#### Instructions for the task:
Print the whole listing below exactly as given, pictures excluded.

#### Data for processing:

========================================

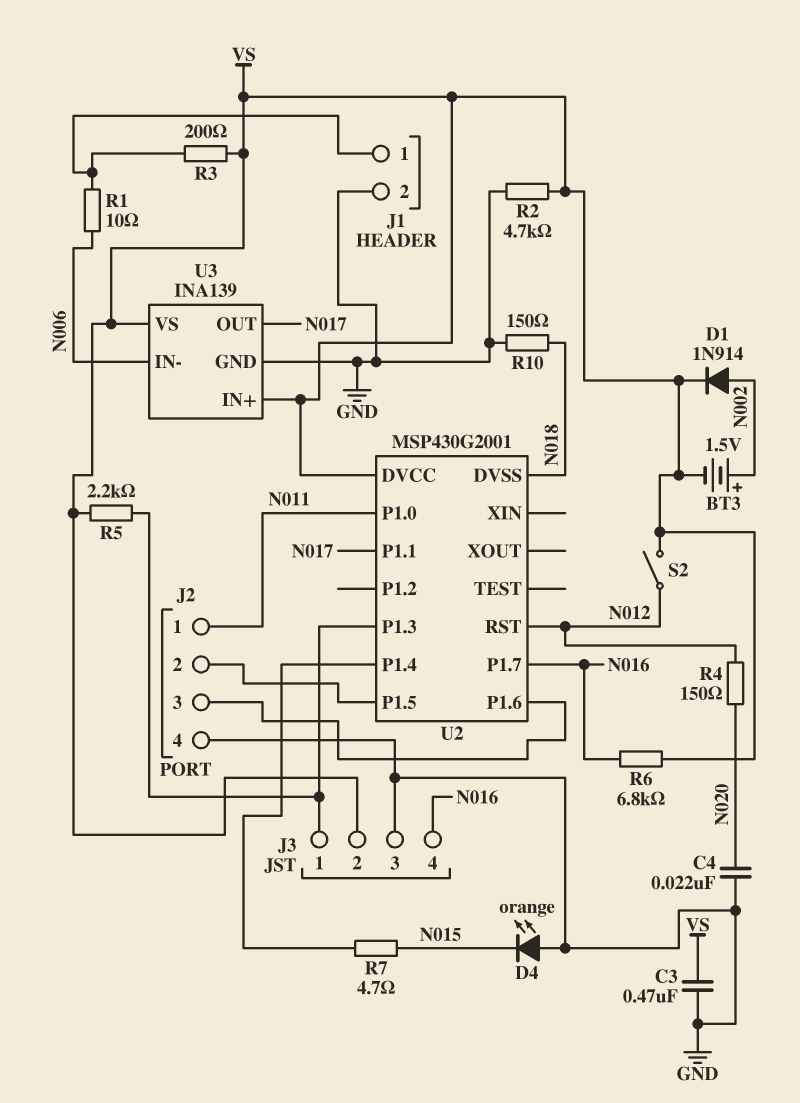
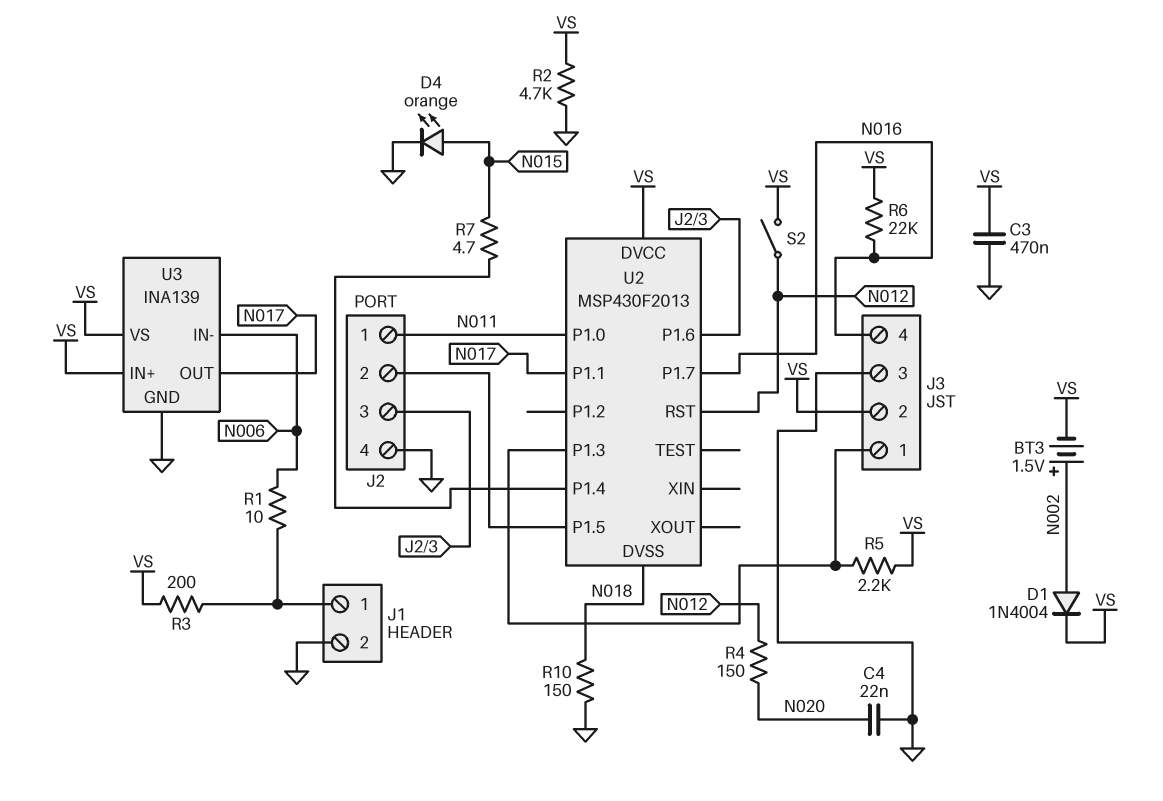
D1: diode 1N914 (A N002, K VS) -> diode 1N4004 (A N002, K VS)
D4: LED orange (A GND, K N015) -> LED orange (A N015, K GND)
R6: 6.8k (N016, VS) -> 22k (N016, VS)
U2: MSP430G2001 -> MSP430F2013

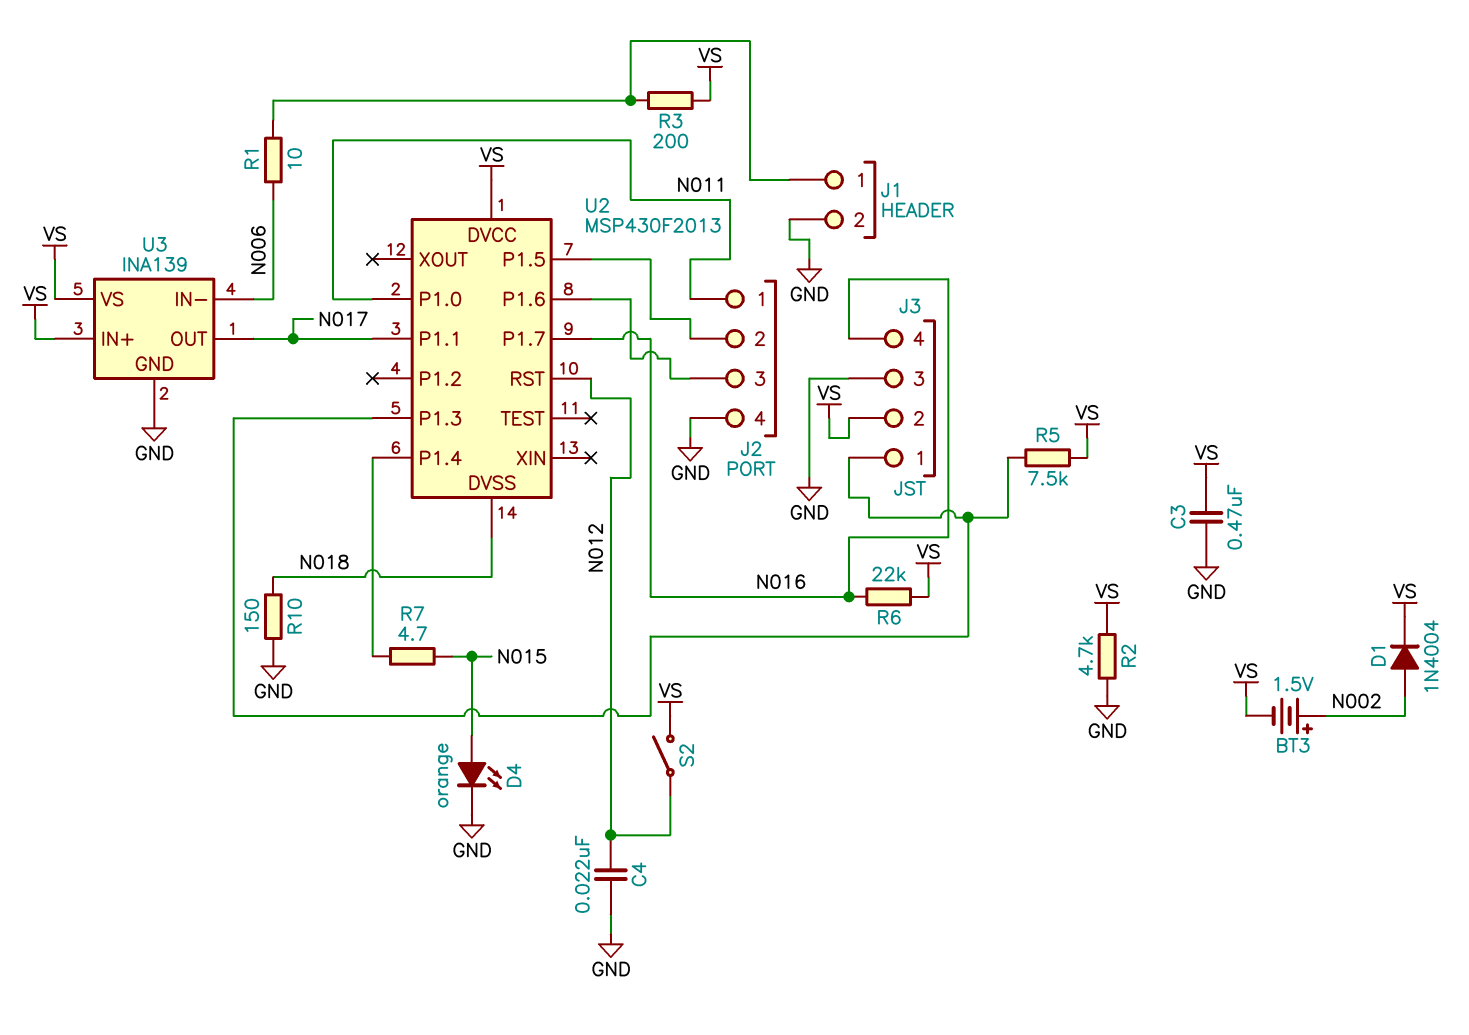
C4: 22nF (GND, N020) -> 22nF (GND, N012)
R4: 150 (N012, N020) -> none
R5: 2.2k (J3/1, VS) -> 7.5k (J3/1, VS)

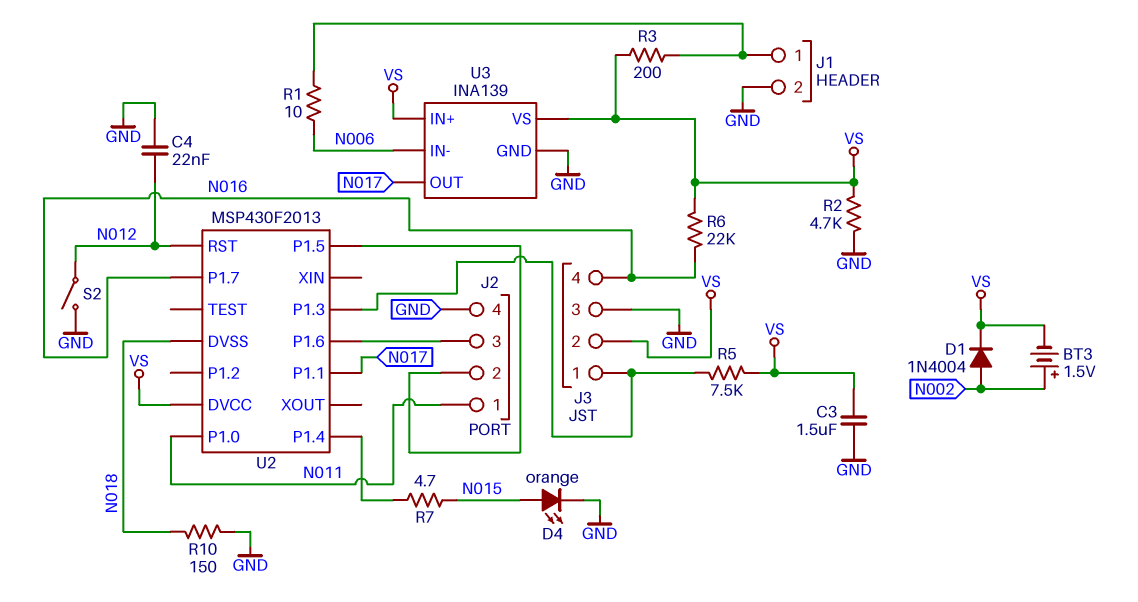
C3: 470nF (GND, VS) -> 1.5uF (GND, VS)
S2: switch (N012, VS) -> switch (GND, N012)

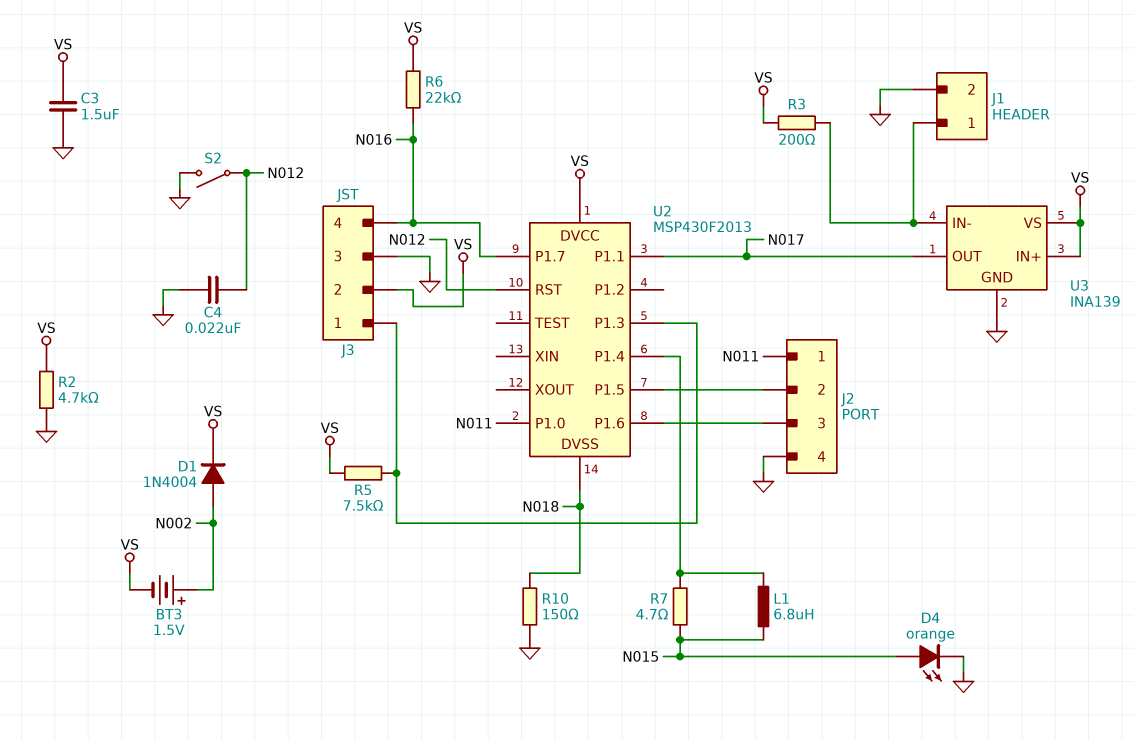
L1: none -> 6.8uH (N015, U2/P1.4)
R1: 10 (J1/1, N006) -> none
U3 pin IN-: N006 -> J1/1

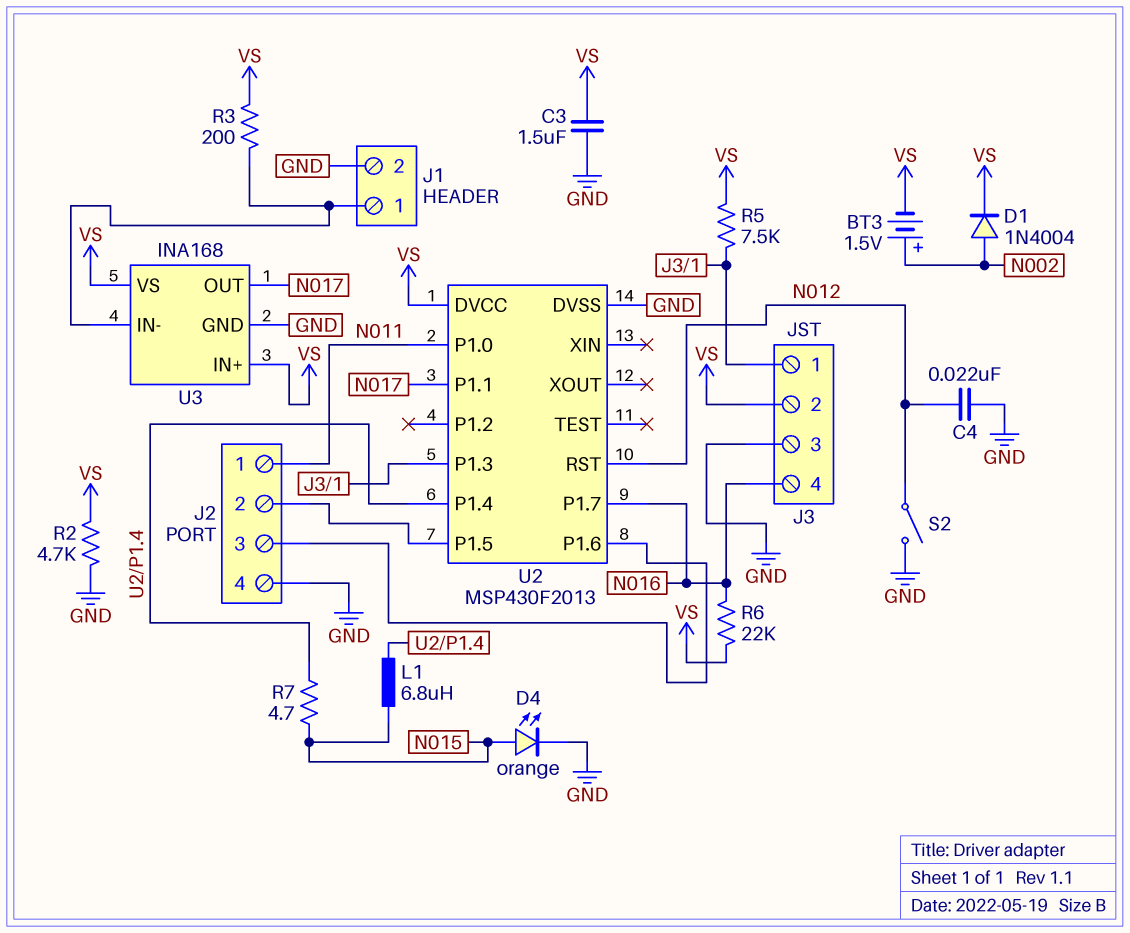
R10: 150 (GND, N018) -> none
U2 pin DVSS: N018 -> GND
U3: INA139 -> INA168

========================================

#### Expected answer:
D1: diode 1N914 (A N002, K VS) -> diode 1N4004 (A N002, K VS)
D4: LED orange (A GND, K N015) -> LED orange (A N015, K GND)
R6: 6.8k (N016, VS) -> 22k (N016, VS)
U2: MSP430G2001 -> MSP430F2013

C4: 22nF (GND, N020) -> 22nF (GND, N012)
R4: 150 (N012, N020) -> none
R5: 2.2k (J3/1, VS) -> 7.5k (J3/1, VS)

C3: 470nF (GND, VS) -> 1.5uF (GND, VS)
S2: switch (N012, VS) -> switch (GND, N012)

L1: none -> 6.8uH (N015, U2/P1.4)
R1: 10 (J1/1, N006) -> none
U3 pin IN-: N006 -> J1/1

R10: 150 (GND, N018) -> none
U2 pin DVSS: N018 -> GND
U3: INA139 -> INA168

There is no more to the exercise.